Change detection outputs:

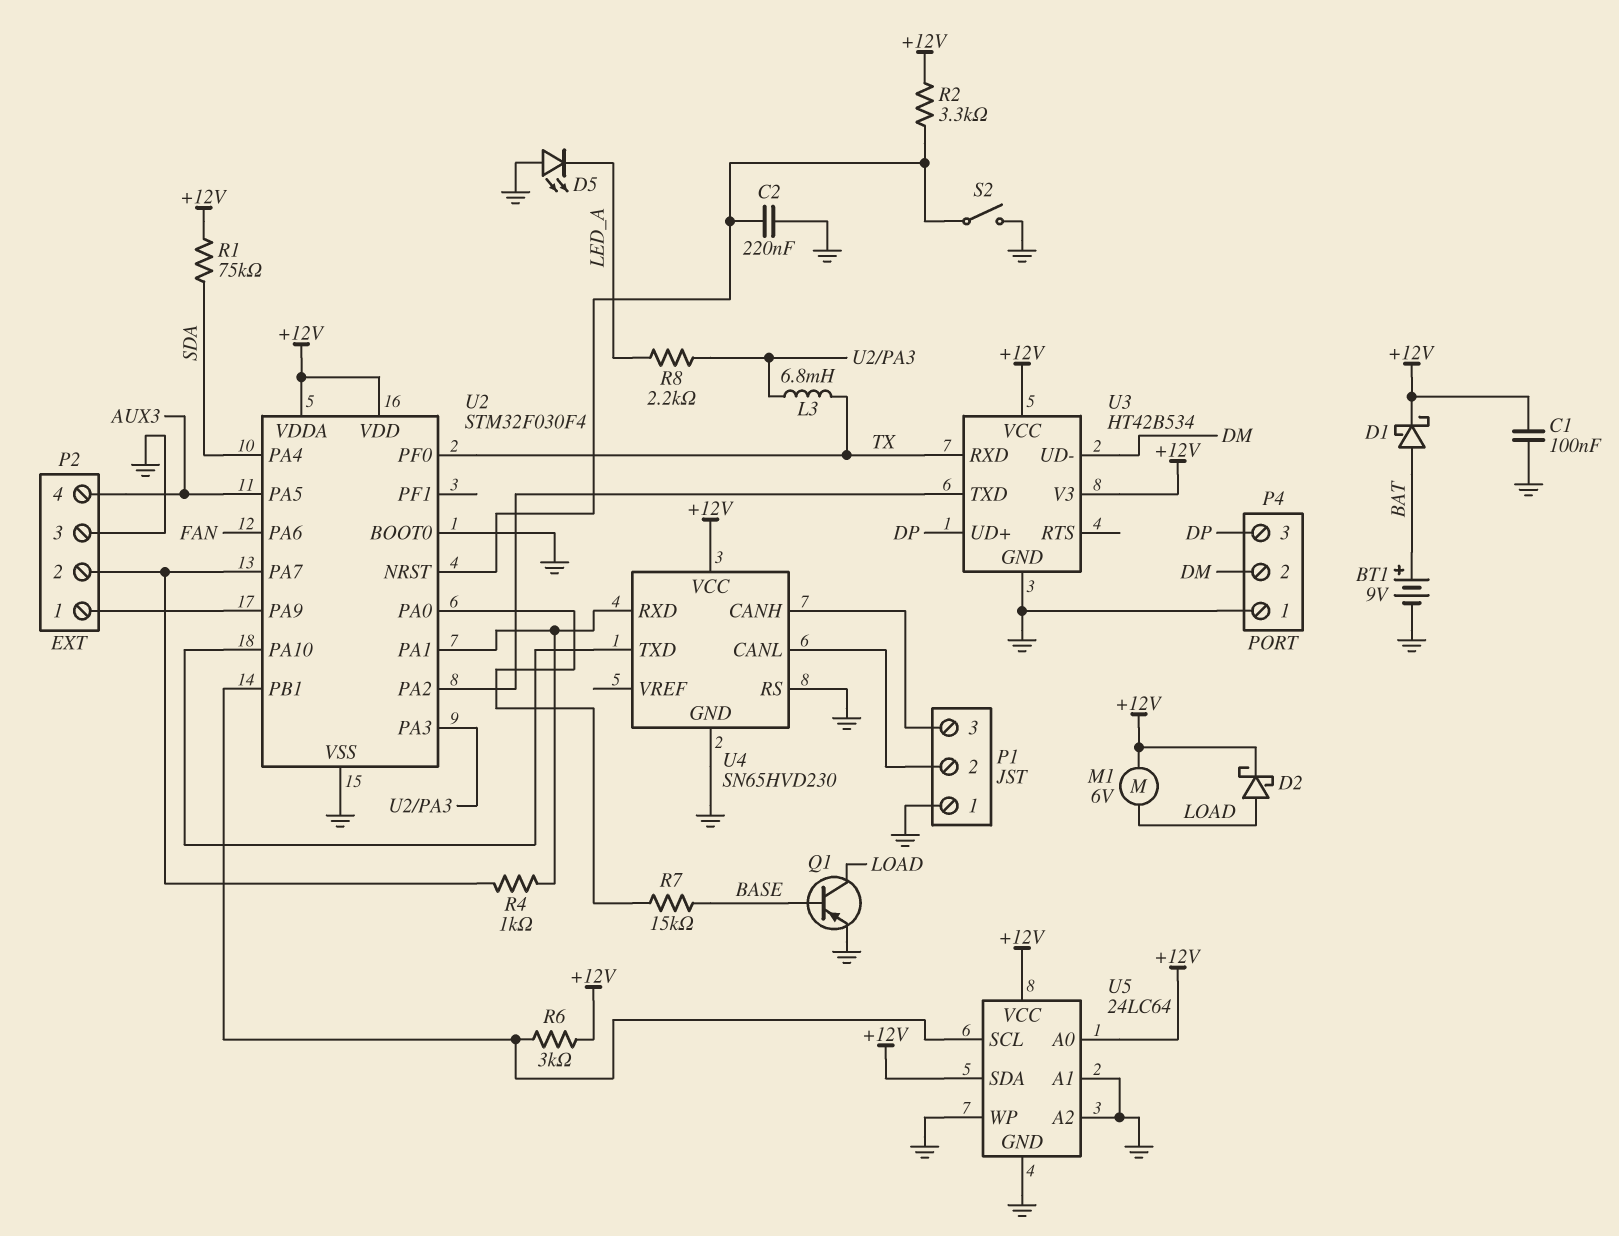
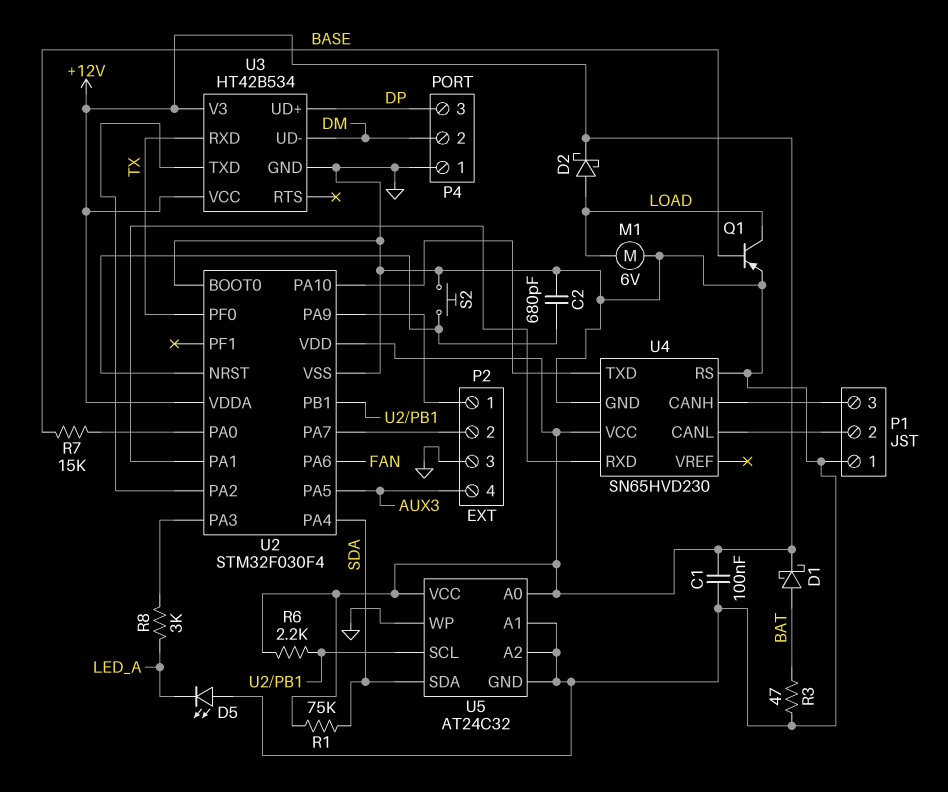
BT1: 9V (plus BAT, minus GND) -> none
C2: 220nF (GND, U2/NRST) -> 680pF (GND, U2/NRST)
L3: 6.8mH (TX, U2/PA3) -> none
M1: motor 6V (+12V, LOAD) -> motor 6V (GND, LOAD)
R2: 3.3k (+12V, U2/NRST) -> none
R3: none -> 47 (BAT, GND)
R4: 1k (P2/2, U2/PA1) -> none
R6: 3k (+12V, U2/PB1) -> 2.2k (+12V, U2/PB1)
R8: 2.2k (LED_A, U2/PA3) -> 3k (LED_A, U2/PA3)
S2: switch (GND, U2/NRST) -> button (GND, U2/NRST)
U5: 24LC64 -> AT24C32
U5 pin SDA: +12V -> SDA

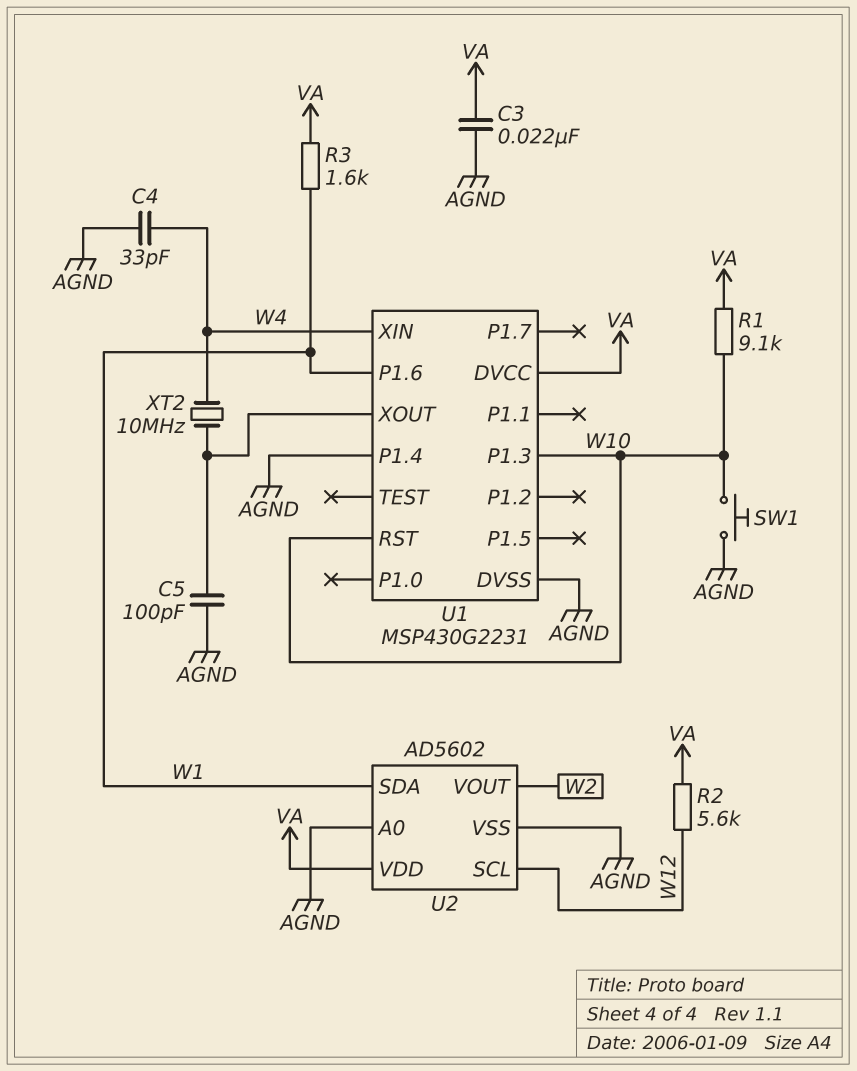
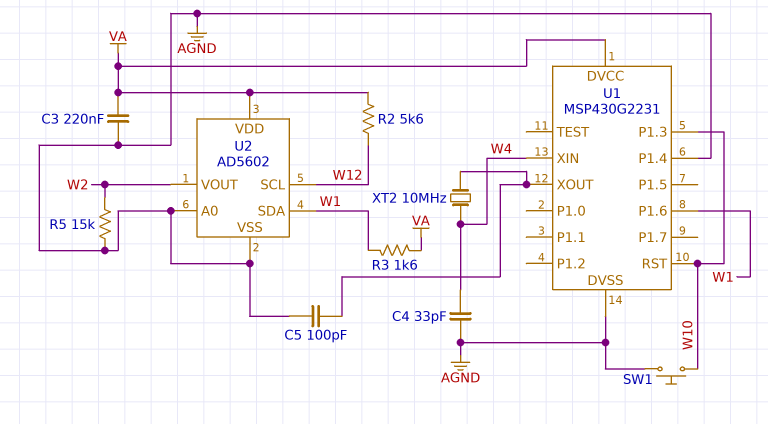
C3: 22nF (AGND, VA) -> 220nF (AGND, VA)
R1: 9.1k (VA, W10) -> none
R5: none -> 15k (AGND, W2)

*What is required*
Search the records line by line for the word "none" and copy every line where it appears.

*Exercise result*
BT1: 9V (plus BAT, minus GND) -> none
L3: 6.8mH (TX, U2/PA3) -> none
R2: 3.3k (+12V, U2/NRST) -> none
R3: none -> 47 (BAT, GND)
R4: 1k (P2/2, U2/PA1) -> none
R1: 9.1k (VA, W10) -> none
R5: none -> 15k (AGND, W2)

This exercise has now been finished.